(Data for analysis Opens)

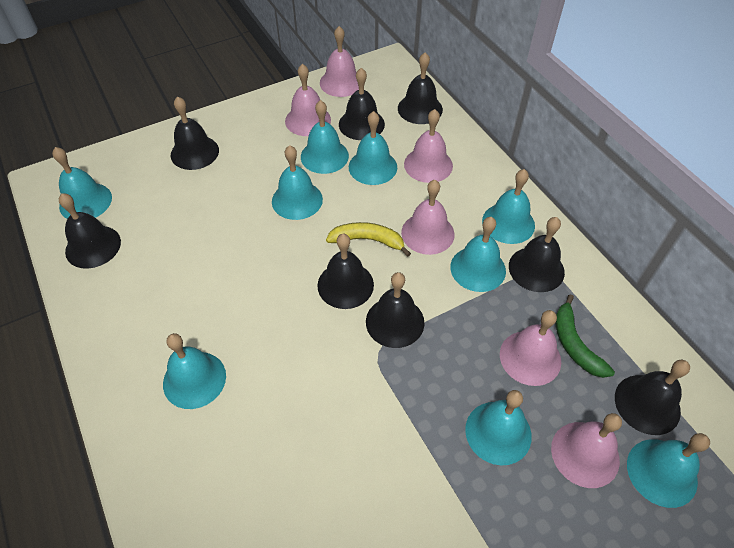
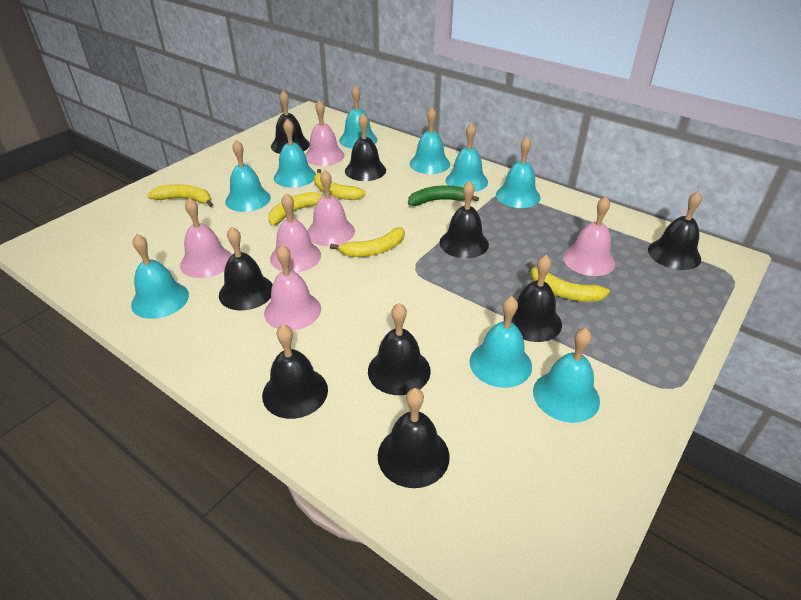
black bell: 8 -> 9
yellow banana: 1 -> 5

(Data for analysis Closes)
(Data for analysis Opens)

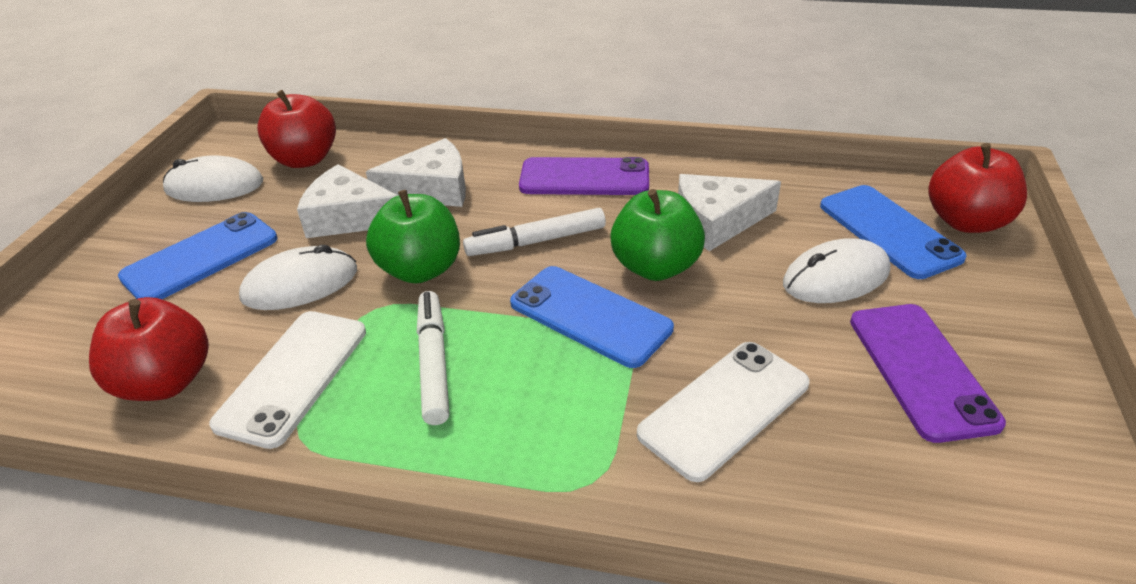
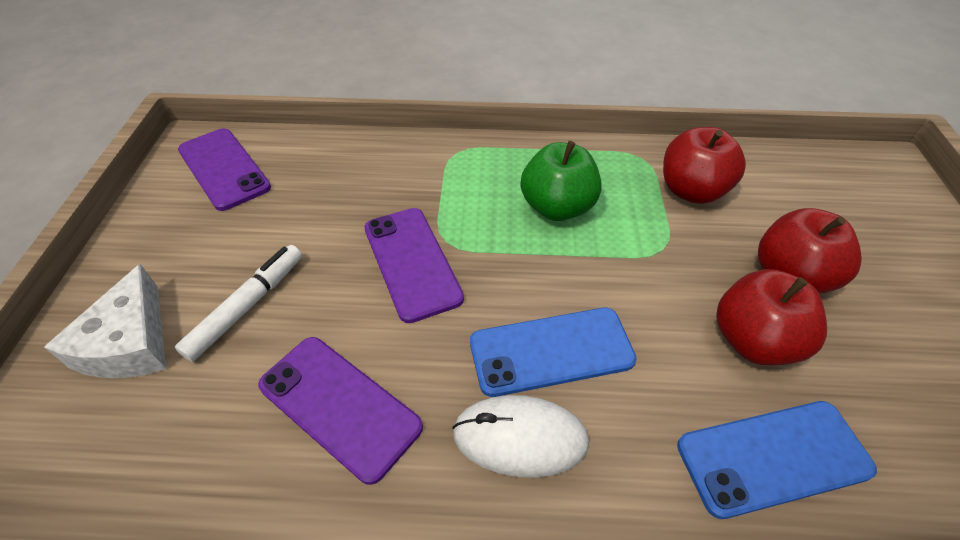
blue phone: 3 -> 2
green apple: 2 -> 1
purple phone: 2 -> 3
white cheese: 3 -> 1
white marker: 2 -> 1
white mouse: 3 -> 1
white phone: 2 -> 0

(Data for analysis Closes)
(Data for analysis Opens)

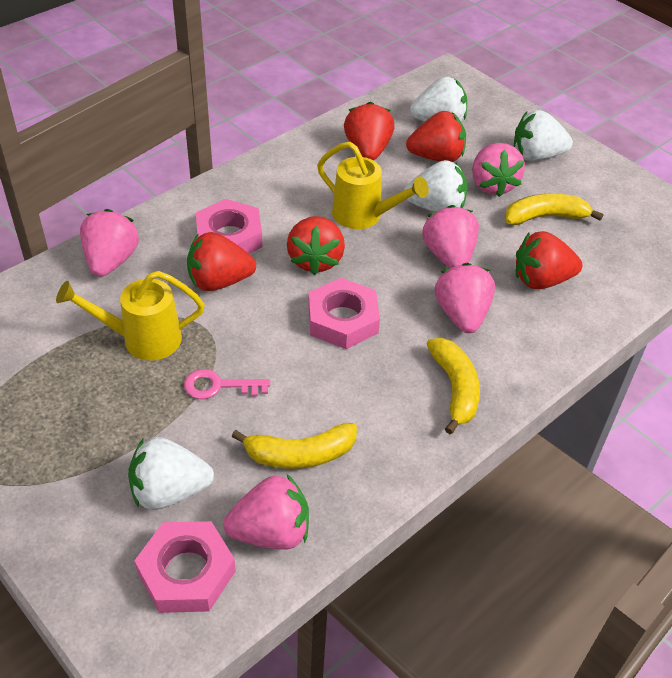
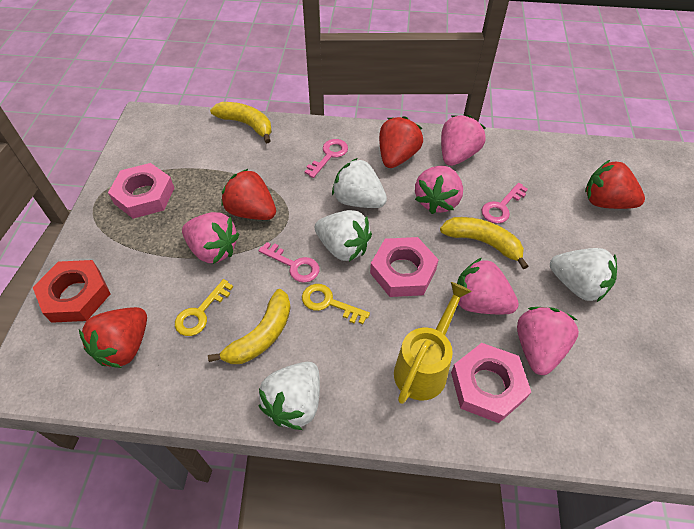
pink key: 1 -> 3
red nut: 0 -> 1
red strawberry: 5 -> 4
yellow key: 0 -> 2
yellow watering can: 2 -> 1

(Data for analysis Closes)

■ Task statement:
Give back, exactly as written, the stretch from the line with "red strawberry: 5 -> 4" through the line with "yellow watering can: 2 -> 1", and no other lines from the records above.

■ Answer below:
red strawberry: 5 -> 4
yellow key: 0 -> 2
yellow watering can: 2 -> 1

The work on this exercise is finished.